● Record set

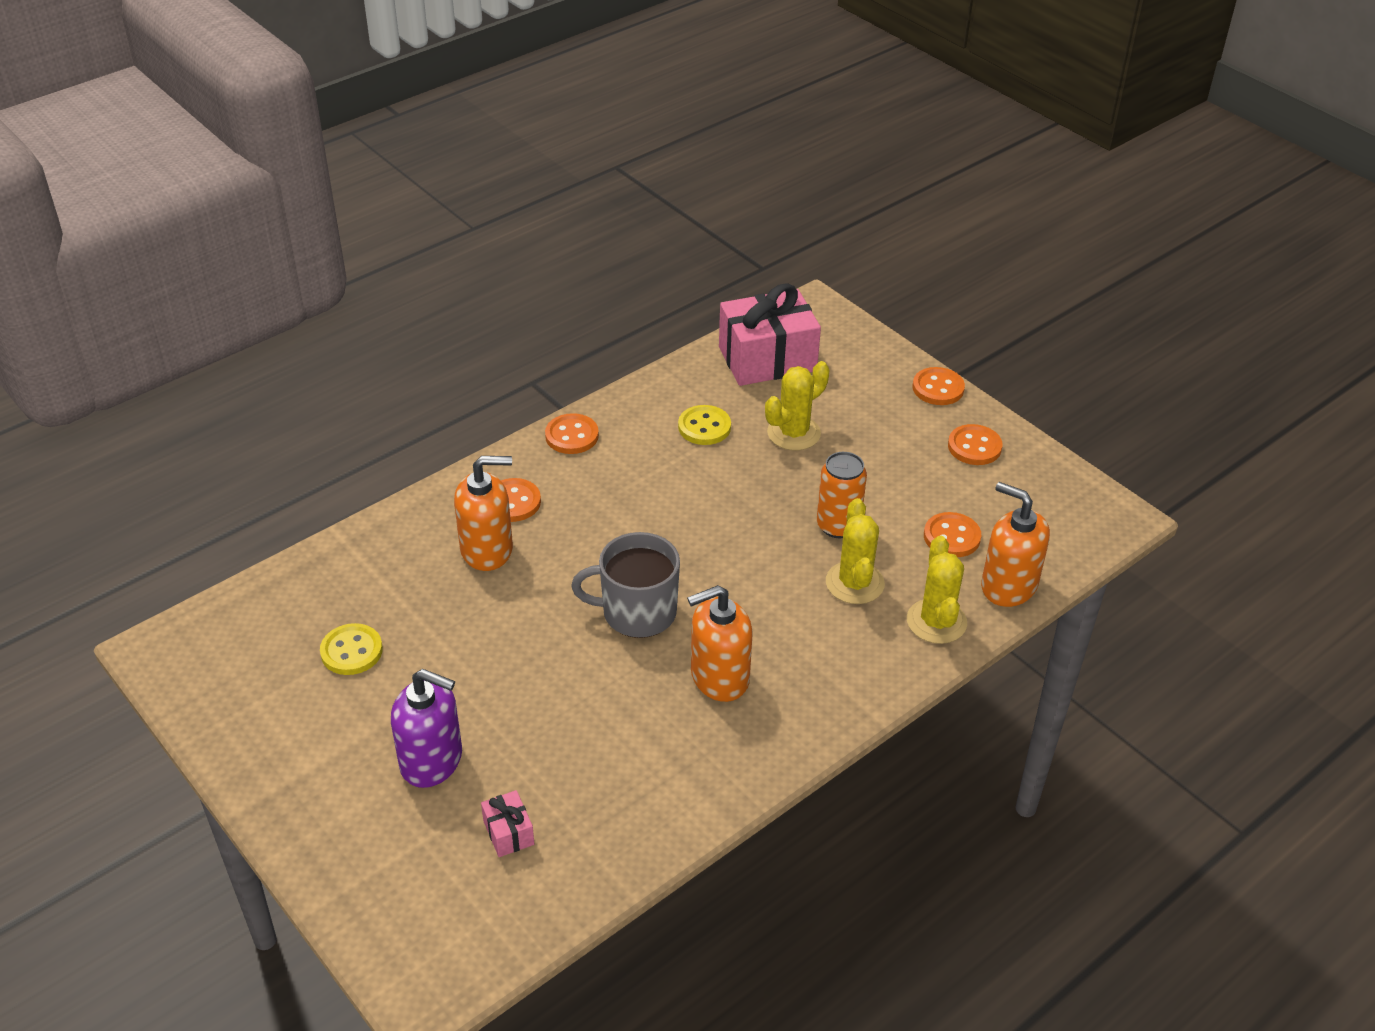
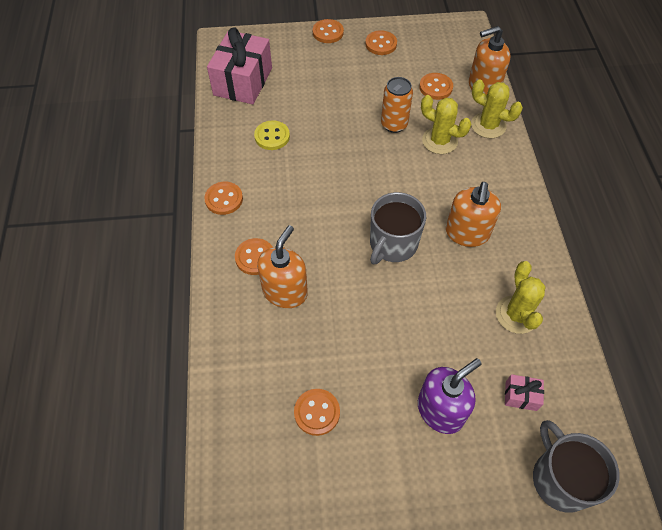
camera: 55 degrees left, 15 degrees up
(351, 651) = (317, 412): yellow button -> orange button
(419, 917) = (560, 479): none -> grey mug
(793, 433) = (310, 103): yellow cactus -> yellow cactus (516, 314)

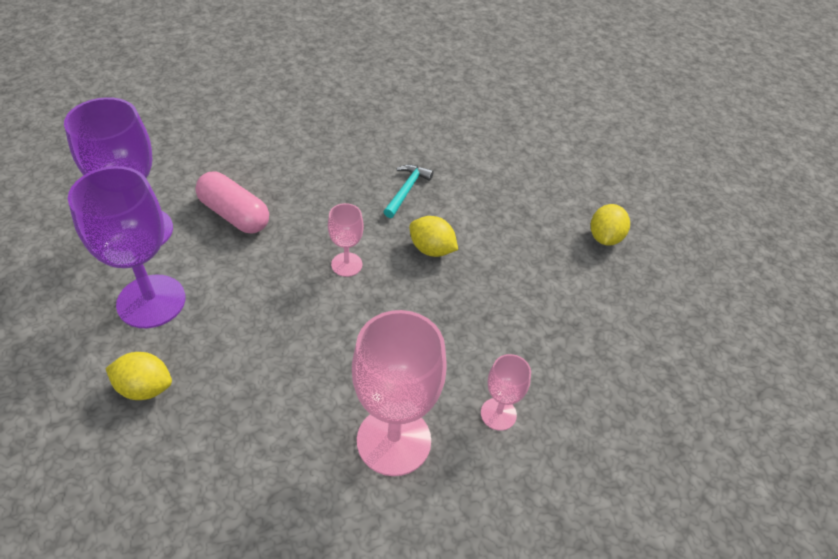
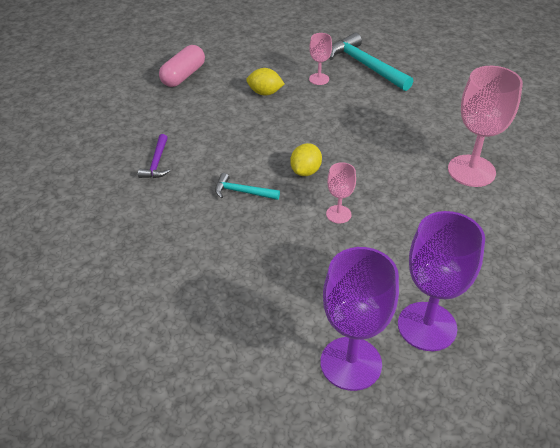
camera: 95 degrees left, 5 degrees down
(145, 388) = (504, 302): yellow lemon -> none
(234, 215) = (307, 298): pink capsule -> pink capsule (183, 76)
(469, 133) = (157, 163): none -> purple hammer
(498, 414) = (430, 131): pink goblet -> pink goblet (319, 79)
(688, 373) = (365, 65): none -> turquoise hammer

● Task to carry out
Would you transcribe all of the data exactly, omitting any pictures?

● Answer section
camera: 55 degrees left, 15 degrees up
(351, 651) = (317, 412): yellow button -> orange button
(419, 917) = (560, 479): none -> grey mug
(793, 433) = (310, 103): yellow cactus -> yellow cactus (516, 314)

camera: 95 degrees left, 5 degrees down
(145, 388) = (504, 302): yellow lemon -> none
(234, 215) = (307, 298): pink capsule -> pink capsule (183, 76)
(469, 133) = (157, 163): none -> purple hammer
(498, 414) = (430, 131): pink goblet -> pink goblet (319, 79)
(688, 373) = (365, 65): none -> turquoise hammer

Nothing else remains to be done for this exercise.